# [WHAT YOU SHOULD DO]
Pick out the lines below with "moved" and list them.

Object transformation records:
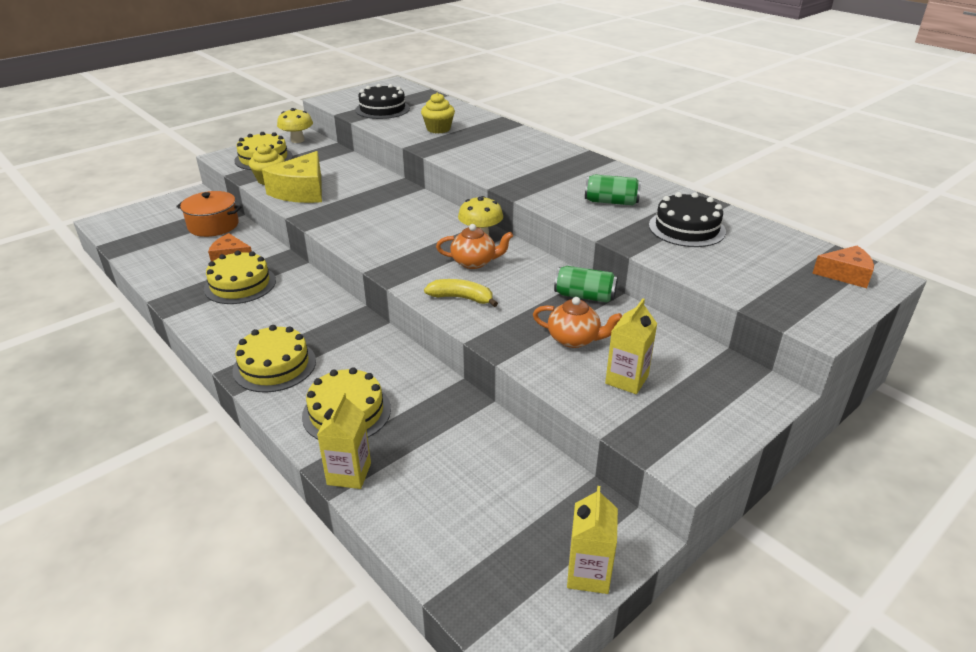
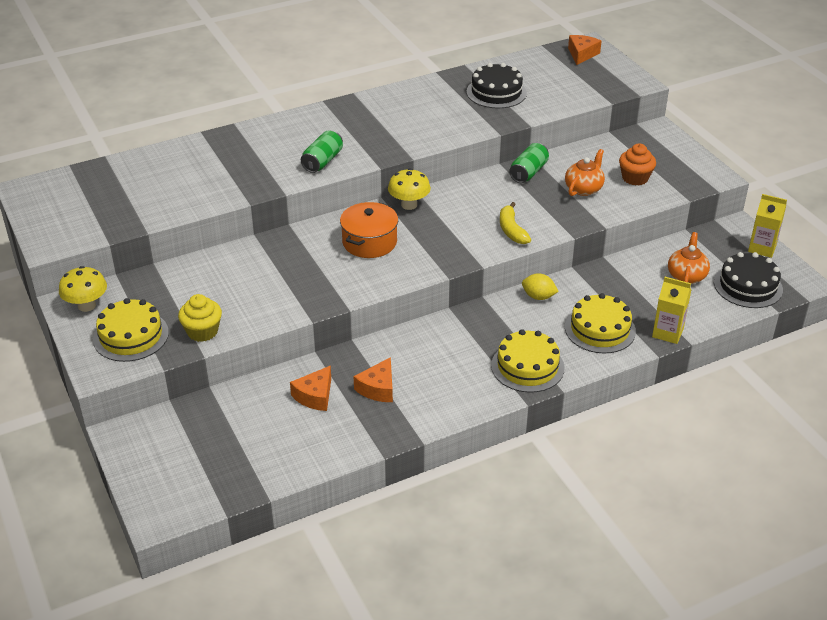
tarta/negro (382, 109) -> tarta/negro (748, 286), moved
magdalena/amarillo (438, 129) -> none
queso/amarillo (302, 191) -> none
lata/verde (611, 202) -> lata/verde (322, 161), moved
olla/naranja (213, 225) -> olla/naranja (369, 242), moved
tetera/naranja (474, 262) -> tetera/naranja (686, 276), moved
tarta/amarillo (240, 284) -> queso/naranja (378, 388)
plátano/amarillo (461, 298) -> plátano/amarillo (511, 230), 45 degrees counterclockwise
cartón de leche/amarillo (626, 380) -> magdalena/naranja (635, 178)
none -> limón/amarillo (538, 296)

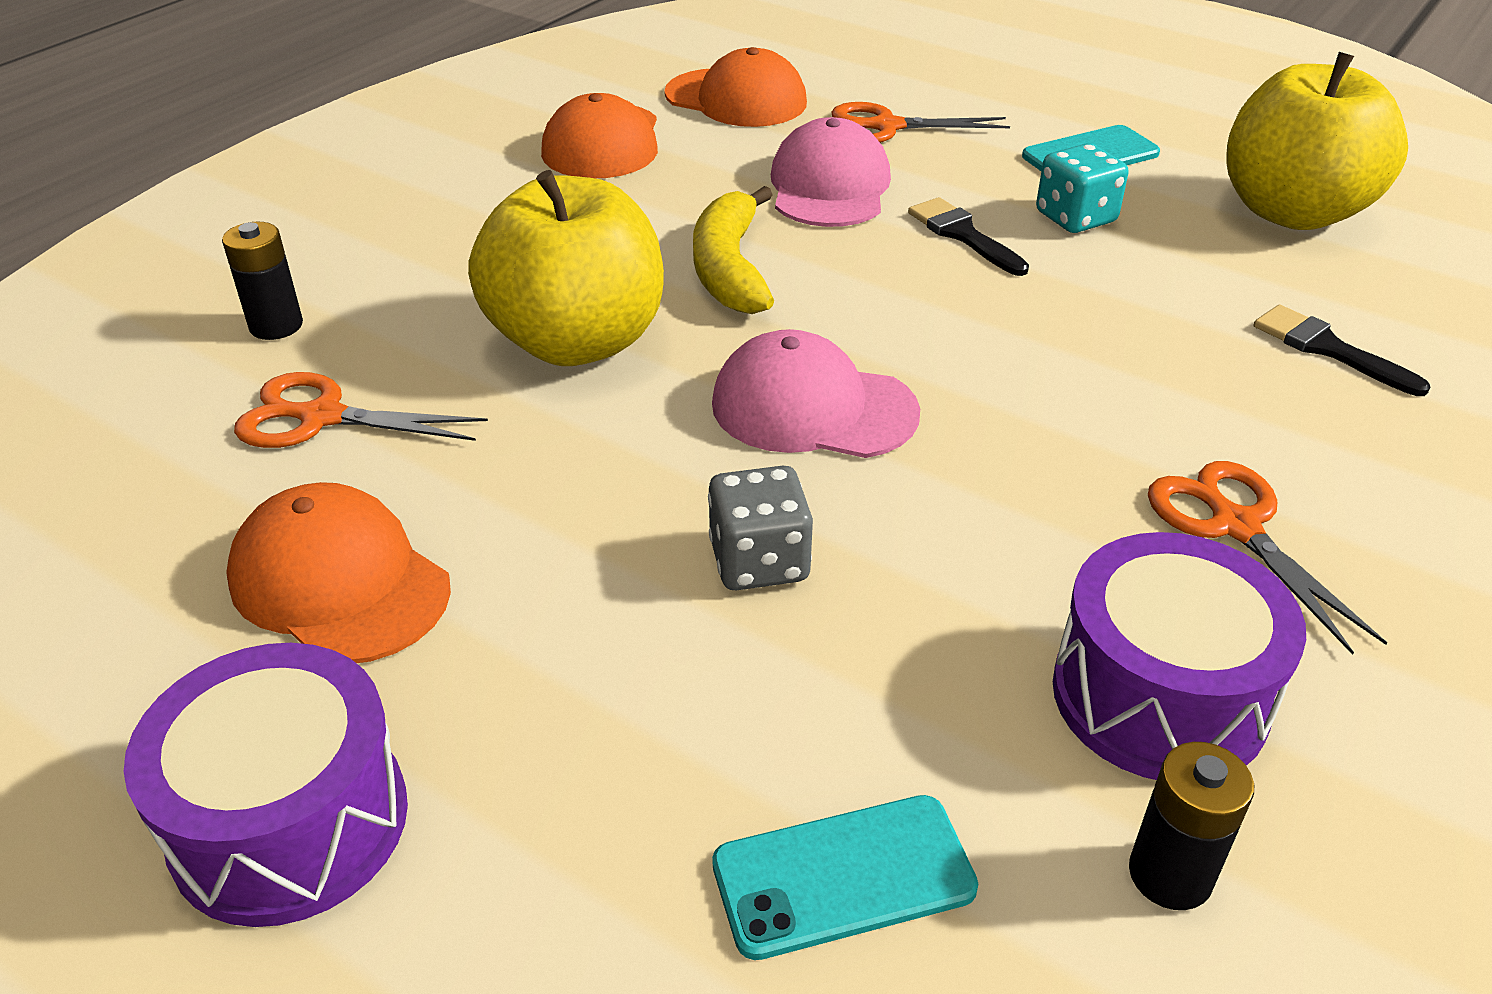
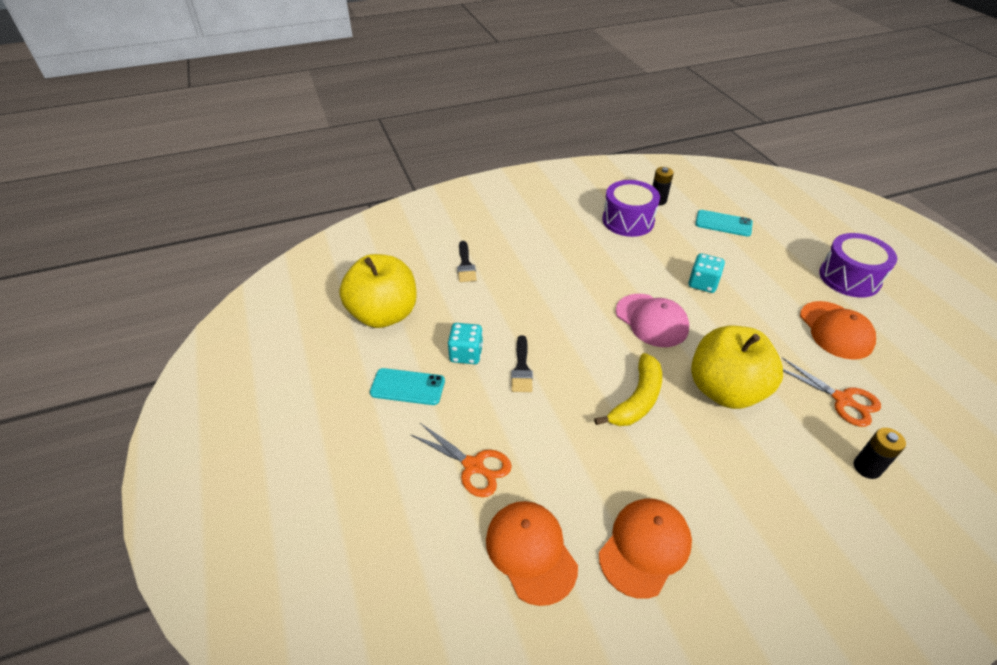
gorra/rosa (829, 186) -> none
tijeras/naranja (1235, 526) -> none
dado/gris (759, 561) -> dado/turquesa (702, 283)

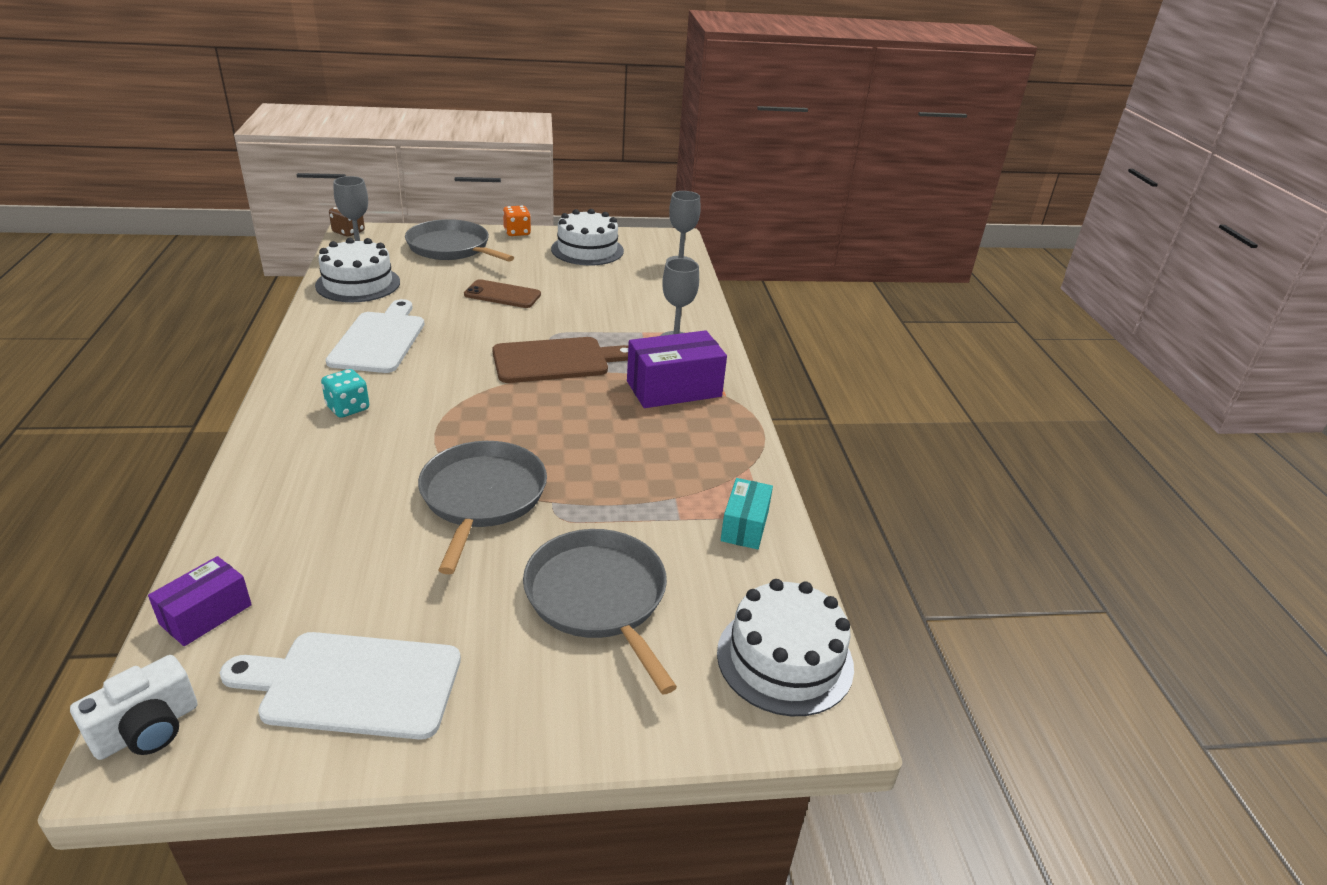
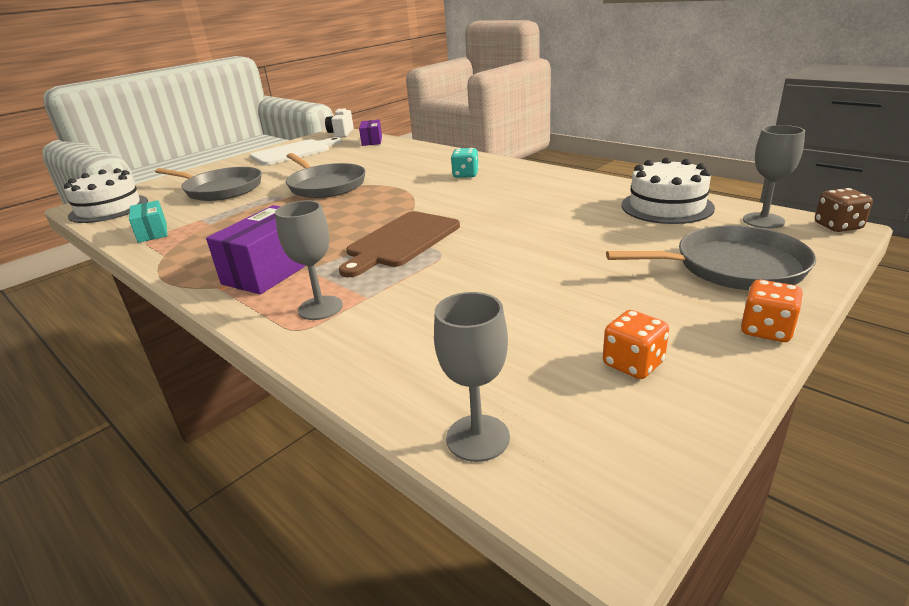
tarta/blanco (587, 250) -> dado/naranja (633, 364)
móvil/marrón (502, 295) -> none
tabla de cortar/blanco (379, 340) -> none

# [RESULT OF THE TASK]
tarta/negro (382, 109) -> tarta/negro (748, 286), moved
lata/verde (611, 202) -> lata/verde (322, 161), moved
olla/naranja (213, 225) -> olla/naranja (369, 242), moved
tetera/naranja (474, 262) -> tetera/naranja (686, 276), moved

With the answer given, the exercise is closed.